Task directions: In your copy, drop the images and return each record exactly as it stands.

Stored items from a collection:
····················

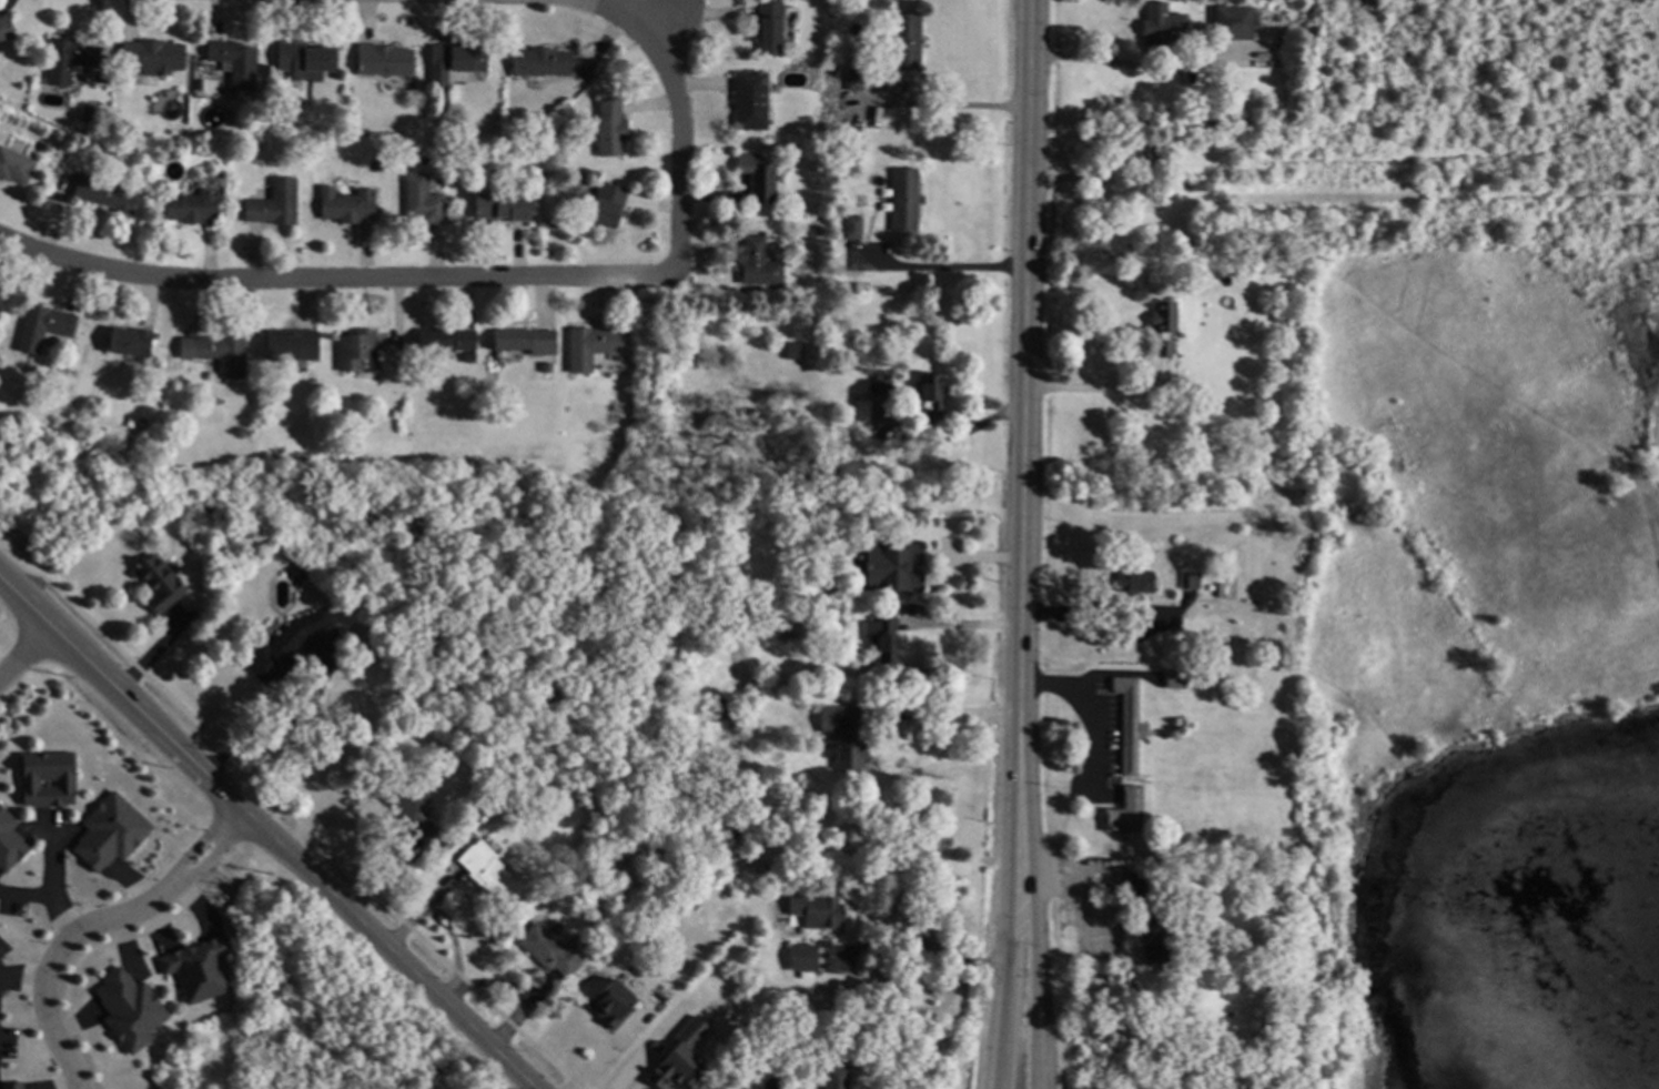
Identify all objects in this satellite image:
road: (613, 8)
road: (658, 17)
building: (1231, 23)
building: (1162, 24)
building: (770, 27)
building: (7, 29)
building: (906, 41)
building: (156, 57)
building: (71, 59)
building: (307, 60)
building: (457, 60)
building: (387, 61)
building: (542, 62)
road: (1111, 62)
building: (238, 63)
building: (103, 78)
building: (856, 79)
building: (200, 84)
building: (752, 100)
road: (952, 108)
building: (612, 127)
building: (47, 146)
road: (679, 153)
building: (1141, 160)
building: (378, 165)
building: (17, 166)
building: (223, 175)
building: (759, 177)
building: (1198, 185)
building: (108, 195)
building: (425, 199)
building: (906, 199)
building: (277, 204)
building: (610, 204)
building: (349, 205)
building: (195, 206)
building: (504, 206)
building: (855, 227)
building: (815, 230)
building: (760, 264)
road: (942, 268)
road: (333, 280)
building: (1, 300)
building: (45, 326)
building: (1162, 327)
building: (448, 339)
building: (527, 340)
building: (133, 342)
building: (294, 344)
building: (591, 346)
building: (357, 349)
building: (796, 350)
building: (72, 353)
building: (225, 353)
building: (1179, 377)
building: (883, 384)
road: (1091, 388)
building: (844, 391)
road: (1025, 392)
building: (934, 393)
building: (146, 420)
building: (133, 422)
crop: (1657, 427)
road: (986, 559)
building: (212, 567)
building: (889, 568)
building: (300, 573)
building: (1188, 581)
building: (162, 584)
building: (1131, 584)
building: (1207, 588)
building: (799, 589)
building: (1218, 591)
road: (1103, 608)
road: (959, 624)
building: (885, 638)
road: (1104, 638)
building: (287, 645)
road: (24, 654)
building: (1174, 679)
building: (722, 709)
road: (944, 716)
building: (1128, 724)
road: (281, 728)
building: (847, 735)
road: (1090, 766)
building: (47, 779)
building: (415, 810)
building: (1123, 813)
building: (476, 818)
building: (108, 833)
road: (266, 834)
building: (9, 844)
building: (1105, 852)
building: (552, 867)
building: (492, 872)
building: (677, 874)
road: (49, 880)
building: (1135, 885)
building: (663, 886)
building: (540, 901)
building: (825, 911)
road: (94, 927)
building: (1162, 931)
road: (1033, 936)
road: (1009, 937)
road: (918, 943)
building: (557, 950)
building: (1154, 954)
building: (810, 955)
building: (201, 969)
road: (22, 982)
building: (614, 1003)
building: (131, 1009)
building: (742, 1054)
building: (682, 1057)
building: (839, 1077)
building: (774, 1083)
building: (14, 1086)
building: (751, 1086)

····················

Solution:
Identify all objects in this satellite image:
road: (613, 8)
road: (658, 17)
building: (1231, 23)
building: (1162, 24)
building: (770, 27)
building: (7, 29)
building: (906, 41)
building: (156, 57)
building: (71, 59)
building: (307, 60)
building: (457, 60)
building: (387, 61)
building: (542, 62)
road: (1111, 62)
building: (238, 63)
building: (103, 78)
building: (856, 79)
building: (200, 84)
building: (752, 100)
road: (952, 108)
building: (612, 127)
building: (47, 146)
road: (679, 153)
building: (1141, 160)
building: (378, 165)
building: (17, 166)
building: (223, 175)
building: (759, 177)
building: (1198, 185)
building: (108, 195)
building: (425, 199)
building: (906, 199)
building: (277, 204)
building: (610, 204)
building: (349, 205)
building: (195, 206)
building: (504, 206)
building: (855, 227)
building: (815, 230)
building: (760, 264)
road: (942, 268)
road: (333, 280)
building: (1, 300)
building: (45, 326)
building: (1162, 327)
building: (448, 339)
building: (527, 340)
building: (133, 342)
building: (294, 344)
building: (591, 346)
building: (357, 349)
building: (796, 350)
building: (72, 353)
building: (225, 353)
building: (1179, 377)
building: (883, 384)
road: (1091, 388)
building: (844, 391)
road: (1025, 392)
building: (934, 393)
building: (146, 420)
building: (133, 422)
crop: (1657, 427)
road: (986, 559)
building: (212, 567)
building: (889, 568)
building: (300, 573)
building: (1188, 581)
building: (162, 584)
building: (1131, 584)
building: (1207, 588)
building: (799, 589)
building: (1218, 591)
road: (1103, 608)
road: (959, 624)
building: (885, 638)
road: (1104, 638)
building: (287, 645)
road: (24, 654)
building: (1174, 679)
building: (722, 709)
road: (944, 716)
building: (1128, 724)
road: (281, 728)
building: (847, 735)
road: (1090, 766)
building: (47, 779)
building: (415, 810)
building: (1123, 813)
building: (476, 818)
building: (108, 833)
road: (266, 834)
building: (9, 844)
building: (1105, 852)
building: (552, 867)
building: (492, 872)
building: (677, 874)
road: (49, 880)
building: (1135, 885)
building: (663, 886)
building: (540, 901)
building: (825, 911)
road: (94, 927)
building: (1162, 931)
road: (1033, 936)
road: (1009, 937)
road: (918, 943)
building: (557, 950)
building: (1154, 954)
building: (810, 955)
building: (201, 969)
road: (22, 982)
building: (614, 1003)
building: (131, 1009)
building: (742, 1054)
building: (682, 1057)
building: (839, 1077)
building: (774, 1083)
building: (14, 1086)
building: (751, 1086)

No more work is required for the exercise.